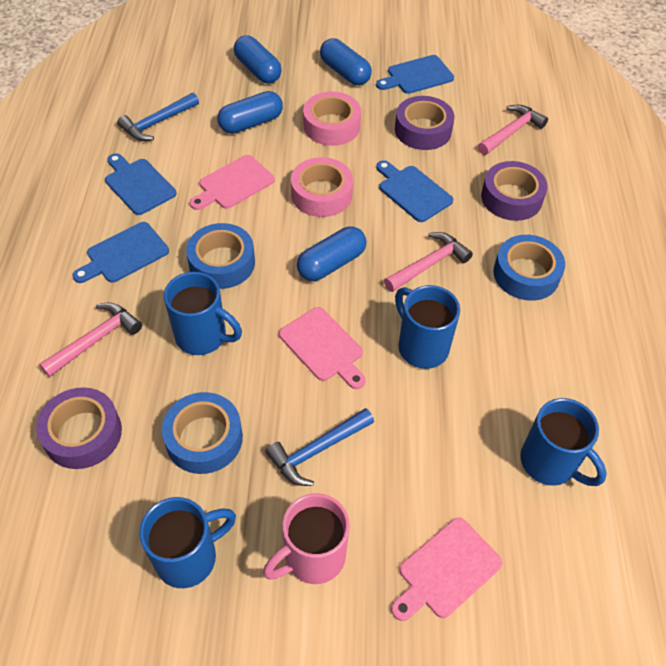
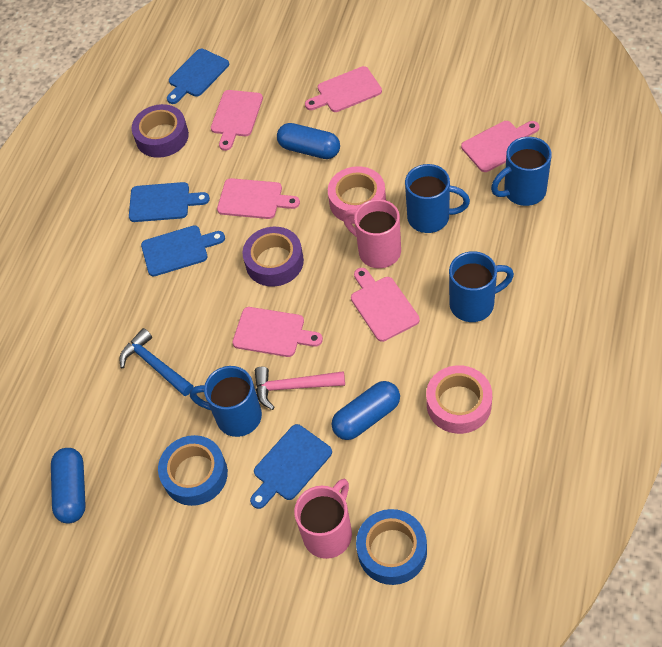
blue capsule: 4 -> 3
blue hammer: 2 -> 1
blue tape: 3 -> 2
pink cutting board: 3 -> 6
pink hammer: 3 -> 1
pink mug: 1 -> 2
purple tape: 3 -> 2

**AIM OF THE TASK**
All the records need to be printed again exactly as written, though without their pictures.

**RESULT OF THE TASK**
blue capsule: 4 -> 3
blue hammer: 2 -> 1
blue tape: 3 -> 2
pink cutting board: 3 -> 6
pink hammer: 3 -> 1
pink mug: 1 -> 2
purple tape: 3 -> 2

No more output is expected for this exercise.